━━ Recorded information
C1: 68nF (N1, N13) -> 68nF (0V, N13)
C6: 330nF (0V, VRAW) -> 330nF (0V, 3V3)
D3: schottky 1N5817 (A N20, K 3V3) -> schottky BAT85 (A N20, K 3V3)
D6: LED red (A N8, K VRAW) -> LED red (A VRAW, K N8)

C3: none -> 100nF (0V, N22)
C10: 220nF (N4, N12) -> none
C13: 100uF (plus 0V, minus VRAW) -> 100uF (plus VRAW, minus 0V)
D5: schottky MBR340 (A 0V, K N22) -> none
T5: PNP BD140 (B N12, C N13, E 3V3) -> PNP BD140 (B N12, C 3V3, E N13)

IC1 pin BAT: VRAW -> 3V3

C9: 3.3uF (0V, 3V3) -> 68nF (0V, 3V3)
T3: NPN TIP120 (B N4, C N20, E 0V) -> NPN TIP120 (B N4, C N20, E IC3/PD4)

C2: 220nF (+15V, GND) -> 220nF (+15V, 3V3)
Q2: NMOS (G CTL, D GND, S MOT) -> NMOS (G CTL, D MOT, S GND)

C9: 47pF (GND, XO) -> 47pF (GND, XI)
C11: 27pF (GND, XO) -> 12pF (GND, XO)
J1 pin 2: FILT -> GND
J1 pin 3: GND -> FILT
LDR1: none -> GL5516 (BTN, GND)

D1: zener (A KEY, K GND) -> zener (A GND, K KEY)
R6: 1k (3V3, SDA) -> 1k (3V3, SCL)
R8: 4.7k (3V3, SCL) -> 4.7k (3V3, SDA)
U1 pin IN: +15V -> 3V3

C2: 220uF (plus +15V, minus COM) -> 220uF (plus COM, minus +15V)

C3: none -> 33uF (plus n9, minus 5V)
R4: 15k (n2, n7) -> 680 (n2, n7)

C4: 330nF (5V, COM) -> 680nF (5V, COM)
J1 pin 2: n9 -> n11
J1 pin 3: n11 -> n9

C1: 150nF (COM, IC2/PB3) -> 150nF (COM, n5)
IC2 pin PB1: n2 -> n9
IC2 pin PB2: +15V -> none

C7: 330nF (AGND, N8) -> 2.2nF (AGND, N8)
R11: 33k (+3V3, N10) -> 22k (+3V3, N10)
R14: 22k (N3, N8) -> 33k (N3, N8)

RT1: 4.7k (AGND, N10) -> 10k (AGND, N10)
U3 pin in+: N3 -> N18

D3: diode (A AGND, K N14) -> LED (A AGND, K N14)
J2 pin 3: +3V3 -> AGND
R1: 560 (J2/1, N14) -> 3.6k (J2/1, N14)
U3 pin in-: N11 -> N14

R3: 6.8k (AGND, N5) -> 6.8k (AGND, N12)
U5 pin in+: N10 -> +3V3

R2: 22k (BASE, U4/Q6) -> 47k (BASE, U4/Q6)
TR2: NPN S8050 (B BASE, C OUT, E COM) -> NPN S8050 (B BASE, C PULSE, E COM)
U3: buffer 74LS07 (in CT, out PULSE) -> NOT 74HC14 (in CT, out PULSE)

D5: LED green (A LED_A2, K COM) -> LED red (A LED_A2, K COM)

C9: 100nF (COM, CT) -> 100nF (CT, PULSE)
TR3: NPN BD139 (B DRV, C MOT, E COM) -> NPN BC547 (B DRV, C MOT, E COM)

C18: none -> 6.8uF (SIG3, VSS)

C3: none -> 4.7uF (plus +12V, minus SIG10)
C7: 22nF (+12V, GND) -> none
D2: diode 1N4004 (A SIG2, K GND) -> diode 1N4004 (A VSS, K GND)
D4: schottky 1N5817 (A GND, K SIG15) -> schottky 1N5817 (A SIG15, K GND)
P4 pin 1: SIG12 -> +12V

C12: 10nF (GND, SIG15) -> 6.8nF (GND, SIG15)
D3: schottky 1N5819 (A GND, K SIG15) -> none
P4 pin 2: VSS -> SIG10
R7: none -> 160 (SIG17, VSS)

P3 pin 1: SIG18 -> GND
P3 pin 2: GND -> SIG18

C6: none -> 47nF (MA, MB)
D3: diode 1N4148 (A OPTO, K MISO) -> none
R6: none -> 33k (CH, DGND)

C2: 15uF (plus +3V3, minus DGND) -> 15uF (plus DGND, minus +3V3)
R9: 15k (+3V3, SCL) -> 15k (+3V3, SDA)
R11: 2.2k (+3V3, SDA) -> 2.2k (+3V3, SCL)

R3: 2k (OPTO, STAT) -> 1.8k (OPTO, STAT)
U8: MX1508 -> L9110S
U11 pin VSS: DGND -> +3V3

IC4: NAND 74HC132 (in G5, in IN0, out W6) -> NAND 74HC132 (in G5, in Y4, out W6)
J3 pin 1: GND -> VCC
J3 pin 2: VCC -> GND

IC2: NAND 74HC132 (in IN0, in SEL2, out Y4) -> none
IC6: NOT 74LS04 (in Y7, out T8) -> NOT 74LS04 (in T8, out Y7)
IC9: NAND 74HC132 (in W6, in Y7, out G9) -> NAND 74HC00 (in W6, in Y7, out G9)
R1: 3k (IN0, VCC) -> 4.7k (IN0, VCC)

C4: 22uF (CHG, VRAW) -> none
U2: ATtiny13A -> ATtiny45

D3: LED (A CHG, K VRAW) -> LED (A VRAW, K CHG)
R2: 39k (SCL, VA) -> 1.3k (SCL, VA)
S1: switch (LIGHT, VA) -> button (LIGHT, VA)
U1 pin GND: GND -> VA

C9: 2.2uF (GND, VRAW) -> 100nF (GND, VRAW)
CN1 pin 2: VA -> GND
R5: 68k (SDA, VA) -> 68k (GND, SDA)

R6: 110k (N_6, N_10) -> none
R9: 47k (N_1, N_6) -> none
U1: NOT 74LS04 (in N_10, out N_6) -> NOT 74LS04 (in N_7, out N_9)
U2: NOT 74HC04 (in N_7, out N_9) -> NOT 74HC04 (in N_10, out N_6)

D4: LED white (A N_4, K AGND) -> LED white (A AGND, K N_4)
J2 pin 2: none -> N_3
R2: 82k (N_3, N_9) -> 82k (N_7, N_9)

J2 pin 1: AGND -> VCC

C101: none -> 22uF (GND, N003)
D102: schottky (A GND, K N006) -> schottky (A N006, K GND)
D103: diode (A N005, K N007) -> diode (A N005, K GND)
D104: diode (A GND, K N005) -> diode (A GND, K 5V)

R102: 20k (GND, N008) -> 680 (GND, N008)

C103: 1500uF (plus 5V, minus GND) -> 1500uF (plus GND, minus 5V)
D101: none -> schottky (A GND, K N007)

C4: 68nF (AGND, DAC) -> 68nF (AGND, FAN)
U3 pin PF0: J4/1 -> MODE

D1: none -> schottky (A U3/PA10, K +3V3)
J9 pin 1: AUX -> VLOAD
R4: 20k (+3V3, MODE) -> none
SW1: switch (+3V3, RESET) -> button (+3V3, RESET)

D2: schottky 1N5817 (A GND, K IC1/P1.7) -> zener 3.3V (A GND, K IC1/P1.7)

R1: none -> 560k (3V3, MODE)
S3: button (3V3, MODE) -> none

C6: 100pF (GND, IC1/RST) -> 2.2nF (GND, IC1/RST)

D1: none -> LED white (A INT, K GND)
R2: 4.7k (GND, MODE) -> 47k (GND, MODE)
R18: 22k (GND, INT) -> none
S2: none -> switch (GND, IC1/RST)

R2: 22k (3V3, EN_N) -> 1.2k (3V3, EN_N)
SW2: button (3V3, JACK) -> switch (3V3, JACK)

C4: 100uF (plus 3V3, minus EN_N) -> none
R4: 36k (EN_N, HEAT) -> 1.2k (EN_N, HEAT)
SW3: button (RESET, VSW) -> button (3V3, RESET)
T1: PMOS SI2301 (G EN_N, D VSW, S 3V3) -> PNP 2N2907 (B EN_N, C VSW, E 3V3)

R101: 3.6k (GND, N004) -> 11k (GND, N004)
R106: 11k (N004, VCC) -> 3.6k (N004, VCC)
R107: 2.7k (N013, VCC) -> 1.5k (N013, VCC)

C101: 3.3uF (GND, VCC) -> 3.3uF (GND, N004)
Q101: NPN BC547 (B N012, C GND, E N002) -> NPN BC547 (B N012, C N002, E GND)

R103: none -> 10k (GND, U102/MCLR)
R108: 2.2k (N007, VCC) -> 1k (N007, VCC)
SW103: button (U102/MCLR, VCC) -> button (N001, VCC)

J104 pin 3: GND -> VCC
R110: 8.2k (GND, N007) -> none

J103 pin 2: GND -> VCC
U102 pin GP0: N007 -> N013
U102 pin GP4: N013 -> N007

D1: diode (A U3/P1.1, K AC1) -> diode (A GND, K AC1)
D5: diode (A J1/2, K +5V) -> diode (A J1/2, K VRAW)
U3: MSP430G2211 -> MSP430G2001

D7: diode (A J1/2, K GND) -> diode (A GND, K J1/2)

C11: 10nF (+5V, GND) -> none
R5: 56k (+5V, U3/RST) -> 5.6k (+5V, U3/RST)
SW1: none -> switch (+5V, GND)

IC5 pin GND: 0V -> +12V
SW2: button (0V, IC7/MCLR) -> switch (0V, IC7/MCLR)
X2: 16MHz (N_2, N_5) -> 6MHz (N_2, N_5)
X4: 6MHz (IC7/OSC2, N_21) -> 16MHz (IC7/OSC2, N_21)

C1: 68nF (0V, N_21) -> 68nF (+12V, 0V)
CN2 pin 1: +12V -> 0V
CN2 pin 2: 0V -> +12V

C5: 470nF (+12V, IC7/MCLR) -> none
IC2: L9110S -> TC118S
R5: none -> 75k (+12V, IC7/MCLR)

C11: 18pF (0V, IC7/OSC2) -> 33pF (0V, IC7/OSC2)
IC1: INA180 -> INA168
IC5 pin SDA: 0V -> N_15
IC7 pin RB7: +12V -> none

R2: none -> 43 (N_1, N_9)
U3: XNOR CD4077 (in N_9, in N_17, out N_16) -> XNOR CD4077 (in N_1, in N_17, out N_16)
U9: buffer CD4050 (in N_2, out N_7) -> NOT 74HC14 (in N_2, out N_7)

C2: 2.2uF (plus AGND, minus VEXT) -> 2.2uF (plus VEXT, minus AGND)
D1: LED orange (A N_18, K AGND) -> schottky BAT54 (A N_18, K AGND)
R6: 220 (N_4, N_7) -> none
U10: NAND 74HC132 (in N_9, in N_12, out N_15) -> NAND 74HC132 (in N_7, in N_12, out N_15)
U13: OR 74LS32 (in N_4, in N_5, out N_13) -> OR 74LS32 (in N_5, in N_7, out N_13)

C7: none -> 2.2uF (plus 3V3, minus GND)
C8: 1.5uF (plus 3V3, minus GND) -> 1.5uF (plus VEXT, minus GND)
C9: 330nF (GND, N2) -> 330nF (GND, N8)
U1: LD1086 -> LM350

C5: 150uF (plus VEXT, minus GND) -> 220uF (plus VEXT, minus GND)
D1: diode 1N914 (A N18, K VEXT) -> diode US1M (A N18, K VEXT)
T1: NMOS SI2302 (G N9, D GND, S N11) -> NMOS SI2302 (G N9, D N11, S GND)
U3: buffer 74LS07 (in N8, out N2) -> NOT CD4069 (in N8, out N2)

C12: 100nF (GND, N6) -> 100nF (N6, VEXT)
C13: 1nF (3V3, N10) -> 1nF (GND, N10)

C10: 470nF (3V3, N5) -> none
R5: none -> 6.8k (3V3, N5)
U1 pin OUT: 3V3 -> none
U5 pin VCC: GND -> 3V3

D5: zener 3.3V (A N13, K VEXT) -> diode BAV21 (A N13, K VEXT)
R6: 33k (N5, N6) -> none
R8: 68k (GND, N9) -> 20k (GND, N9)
━━━━
**What is needed**
Some lines in the data above hold the string "button". Find and copy each of them.

**Reply to the task**
S1: switch (LIGHT, VA) -> button (LIGHT, VA)
SW1: switch (+3V3, RESET) -> button (+3V3, RESET)
S3: button (3V3, MODE) -> none
SW2: button (3V3, JACK) -> switch (3V3, JACK)
SW3: button (RESET, VSW) -> button (3V3, RESET)
SW103: button (U102/MCLR, VCC) -> button (N001, VCC)
SW2: button (0V, IC7/MCLR) -> switch (0V, IC7/MCLR)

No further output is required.